- [EXERCISE PROMPT] Skip the images and copy each record exactly as written.

[Data items]
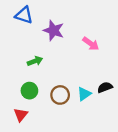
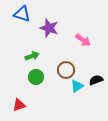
green circle: (29, 91) -> (36, 77), moved
brown circle: (60, 95) -> (66, 70), moved
red triangle: (21, 115) -> (19, 105), turned 32

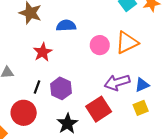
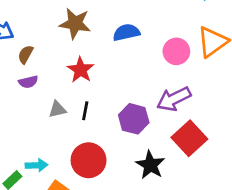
red star: (43, 52) -> (81, 70), moved
purple arrow: (117, 82) -> (174, 99), moved
black line: (37, 87) -> (85, 111), moved

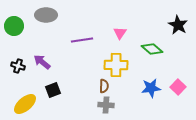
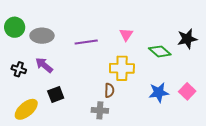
gray ellipse: (46, 15) -> (42, 36), moved
black star: (178, 25) -> (187, 39), moved, turned 30
gray cross: (106, 105) -> (100, 110), moved

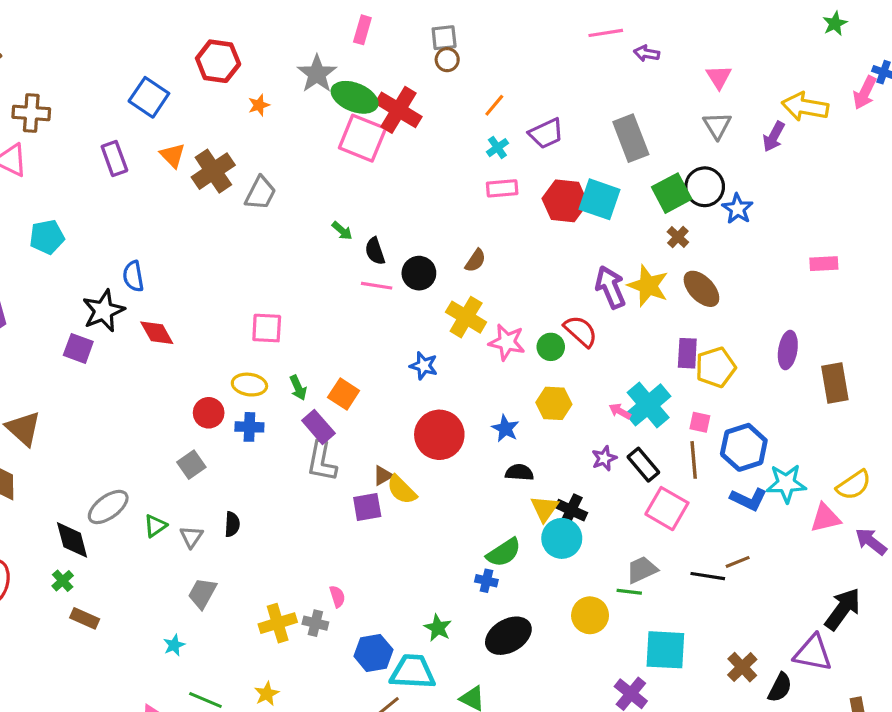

- [ANSWER SPACE]
green circle: (29, 91) -> (36, 77), moved
brown circle: (60, 95) -> (66, 70), moved
red triangle: (21, 115) -> (19, 105), turned 32

red star: (43, 52) -> (81, 70), moved
purple arrow: (117, 82) -> (174, 99), moved
black line: (37, 87) -> (85, 111), moved

gray ellipse: (46, 15) -> (42, 36), moved
black star: (178, 25) -> (187, 39), moved, turned 30
gray cross: (106, 105) -> (100, 110), moved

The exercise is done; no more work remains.